» Records for the task
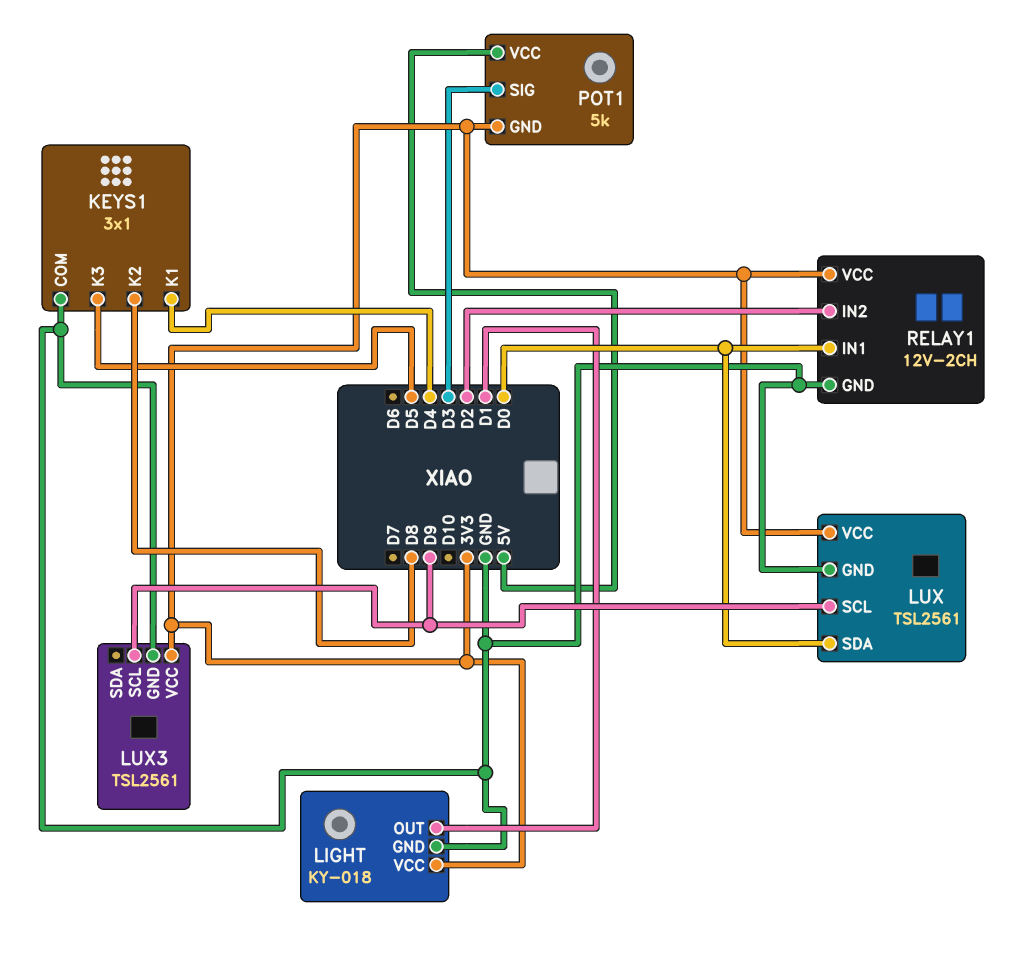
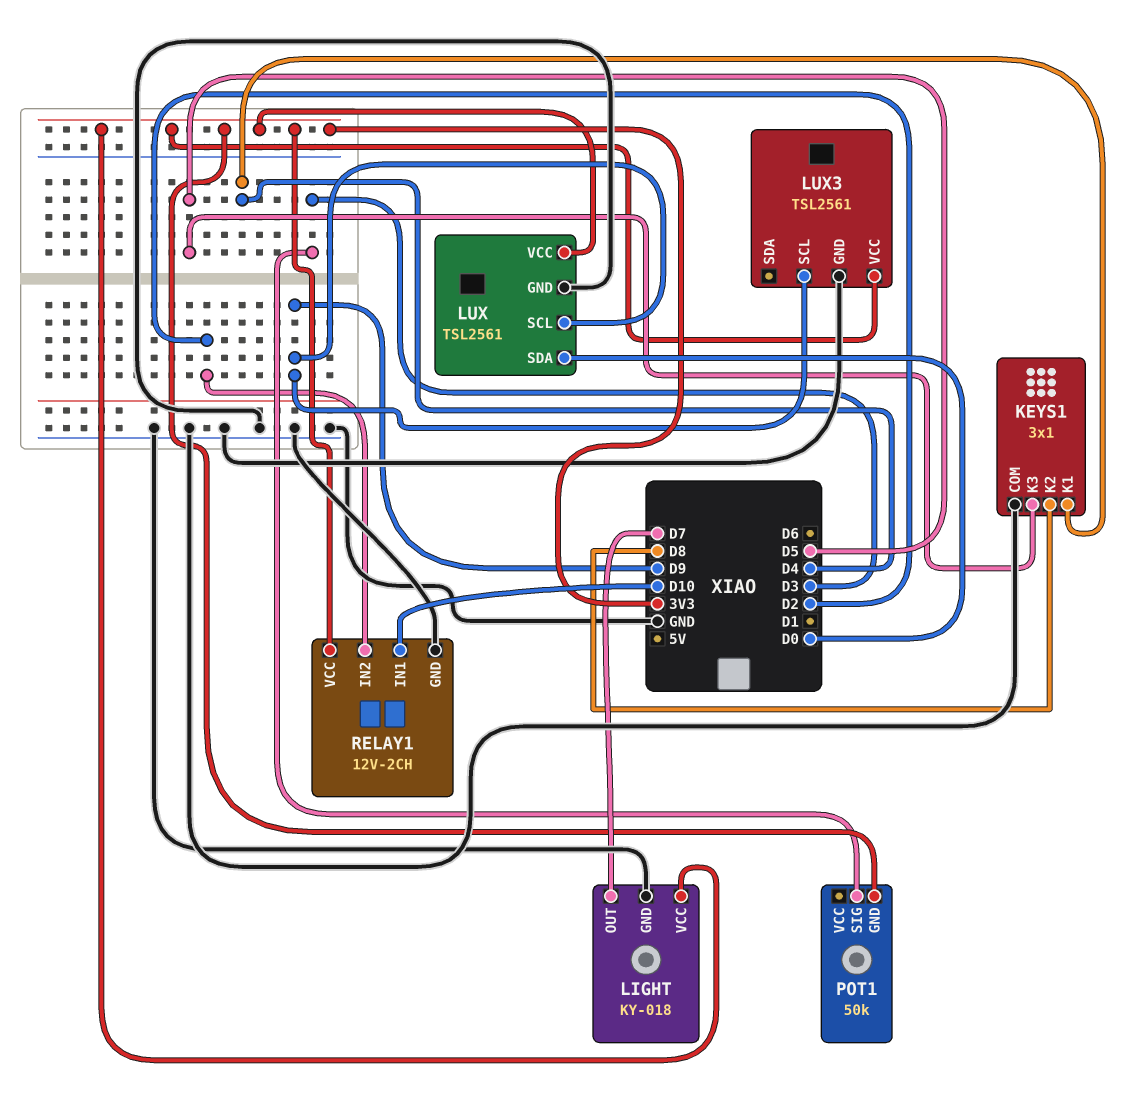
LIGHT pin OUT: D1 -> D7
POT1: 5k -> 50k
POT1 pin VCC: 5V -> none
RELAY1 pin IN1: D0 -> D10

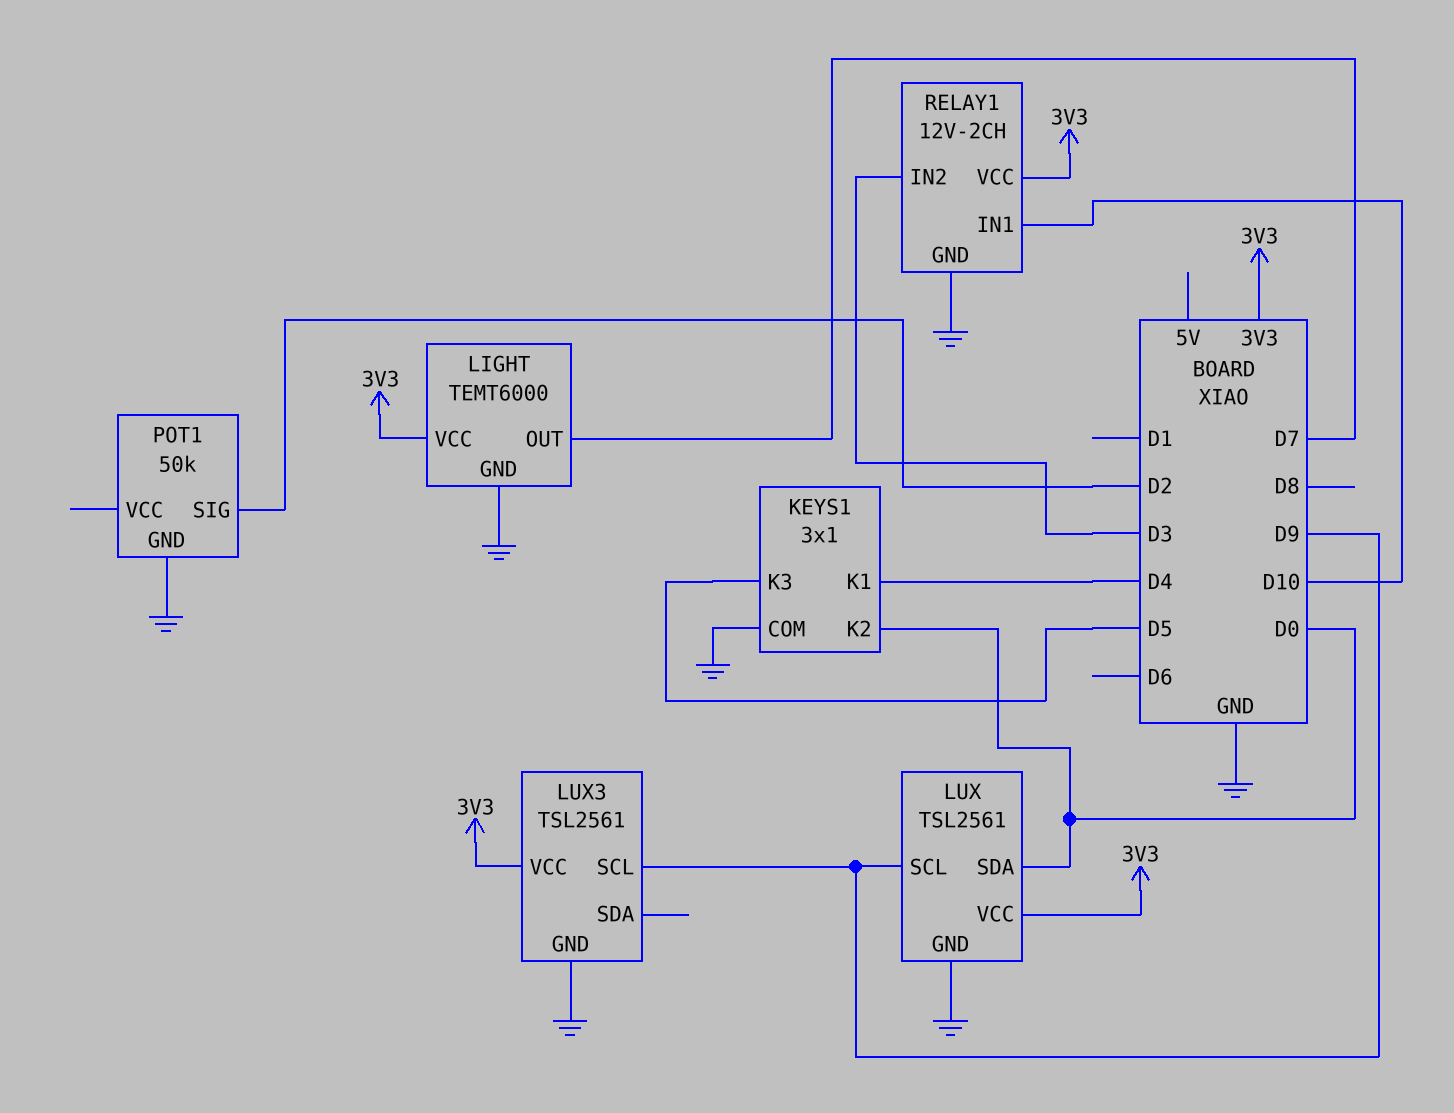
KEYS1 pin K2: D8 -> D0
LIGHT: KY-018 -> TEMT6000
POT1 pin GND: 3V3 -> GND
POT1 pin SIG: D3 -> D2
RELAY1 pin IN2: D2 -> D3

» Description of the task
Copy out all of the data word for word. Do not carry over any picture.

» Response to the exercise
LIGHT pin OUT: D1 -> D7
POT1: 5k -> 50k
POT1 pin VCC: 5V -> none
RELAY1 pin IN1: D0 -> D10

KEYS1 pin K2: D8 -> D0
LIGHT: KY-018 -> TEMT6000
POT1 pin GND: 3V3 -> GND
POT1 pin SIG: D3 -> D2
RELAY1 pin IN2: D2 -> D3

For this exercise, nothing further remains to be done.